Information given
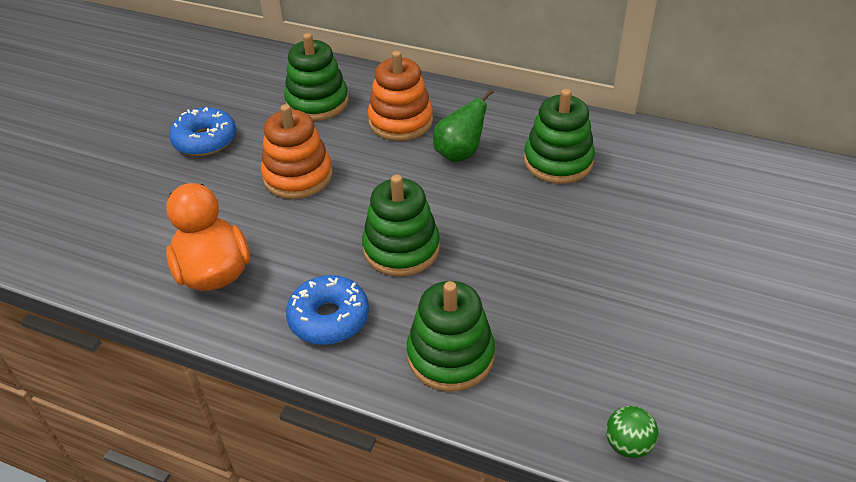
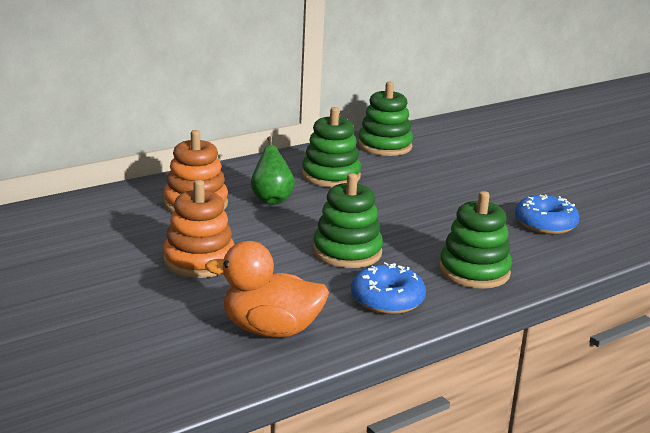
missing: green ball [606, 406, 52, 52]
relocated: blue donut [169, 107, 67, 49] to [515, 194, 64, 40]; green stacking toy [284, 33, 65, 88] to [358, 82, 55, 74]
...
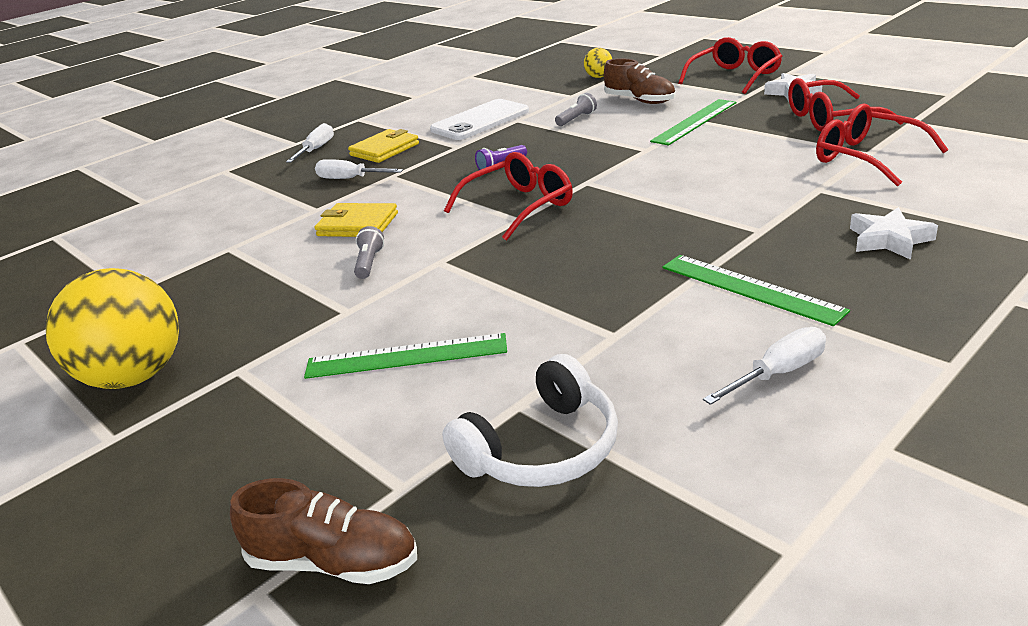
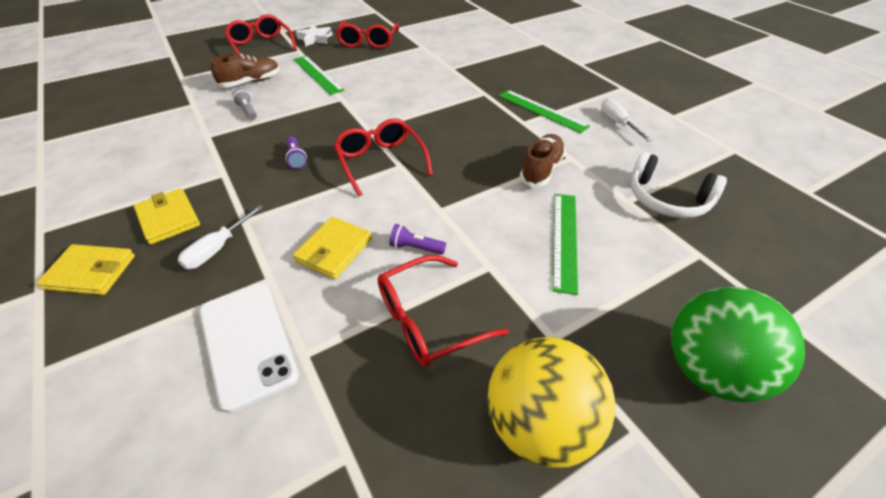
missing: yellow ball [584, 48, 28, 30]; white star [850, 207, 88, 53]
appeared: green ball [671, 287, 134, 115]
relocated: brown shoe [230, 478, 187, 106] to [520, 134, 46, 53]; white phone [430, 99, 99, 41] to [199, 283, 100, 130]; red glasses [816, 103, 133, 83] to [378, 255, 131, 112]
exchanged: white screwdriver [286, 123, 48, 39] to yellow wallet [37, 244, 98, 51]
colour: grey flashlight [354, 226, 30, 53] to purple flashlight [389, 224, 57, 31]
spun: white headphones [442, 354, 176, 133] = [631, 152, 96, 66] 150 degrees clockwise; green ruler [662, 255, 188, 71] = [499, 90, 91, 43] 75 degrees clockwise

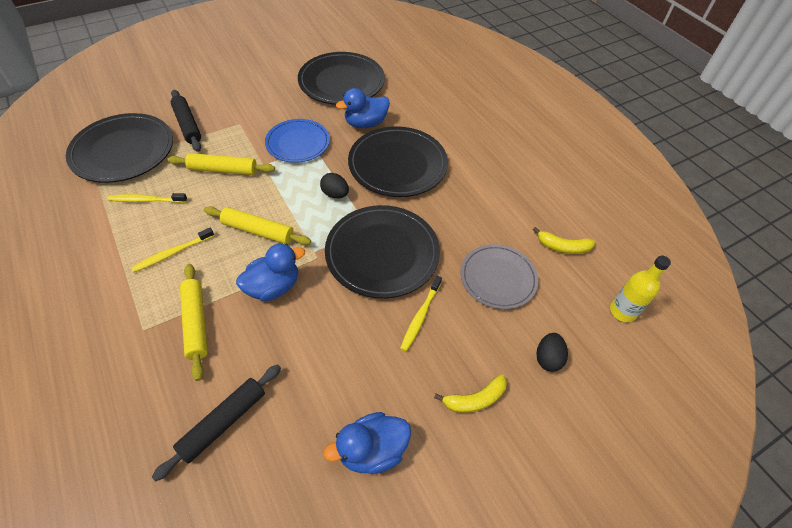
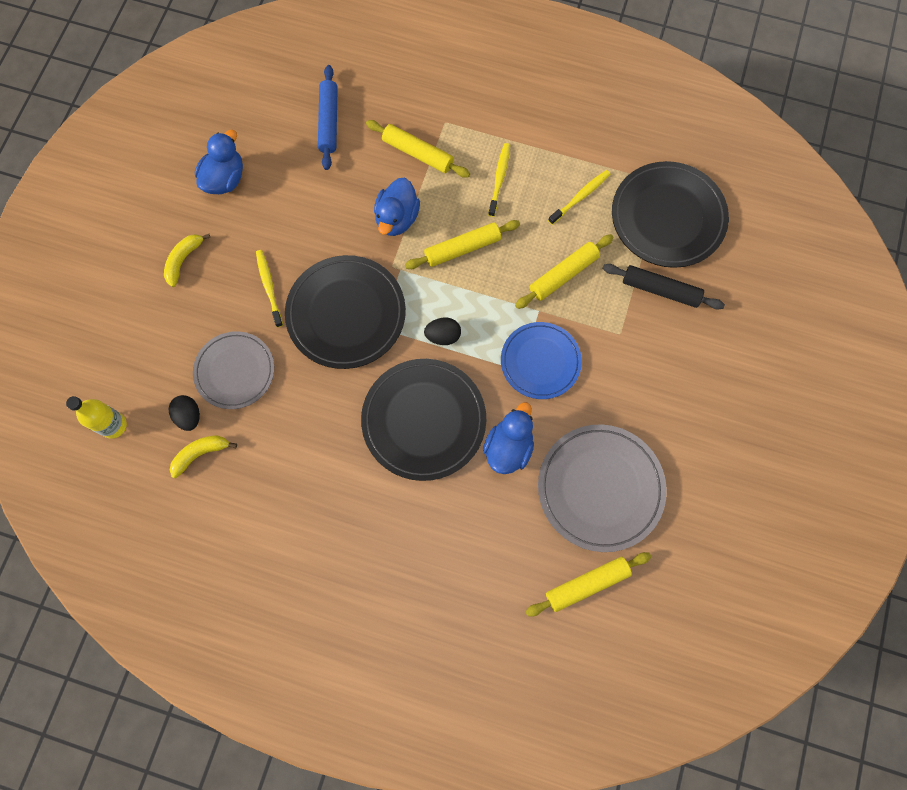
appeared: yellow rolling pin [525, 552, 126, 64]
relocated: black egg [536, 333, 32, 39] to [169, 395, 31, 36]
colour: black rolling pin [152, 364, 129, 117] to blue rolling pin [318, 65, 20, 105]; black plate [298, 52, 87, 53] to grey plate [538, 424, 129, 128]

Exercise requirements
Within the data above, repeat exactly the lines from the one bearing "missing: yellow ball" through the one bearing "appeared: yellow rolling". Include no pictures and nothing else.

Task output
missing: yellow ball [584, 48, 28, 30]; white star [850, 207, 88, 53]
appeared: green ball [671, 287, 134, 115]
relocated: brown shoe [230, 478, 187, 106] to [520, 134, 46, 53]; white phone [430, 99, 99, 41] to [199, 283, 100, 130]; red glasses [816, 103, 133, 83] to [378, 255, 131, 112]
exchanged: white screwdriver [286, 123, 48, 39] to yellow wallet [37, 244, 98, 51]
colour: grey flashlight [354, 226, 30, 53] to purple flashlight [389, 224, 57, 31]
spun: white headphones [442, 354, 176, 133] = [631, 152, 96, 66] 150 degrees clockwise; green ruler [662, 255, 188, 71] = [499, 90, 91, 43] 75 degrees clockwise

appeared: yellow rolling pin [525, 552, 126, 64]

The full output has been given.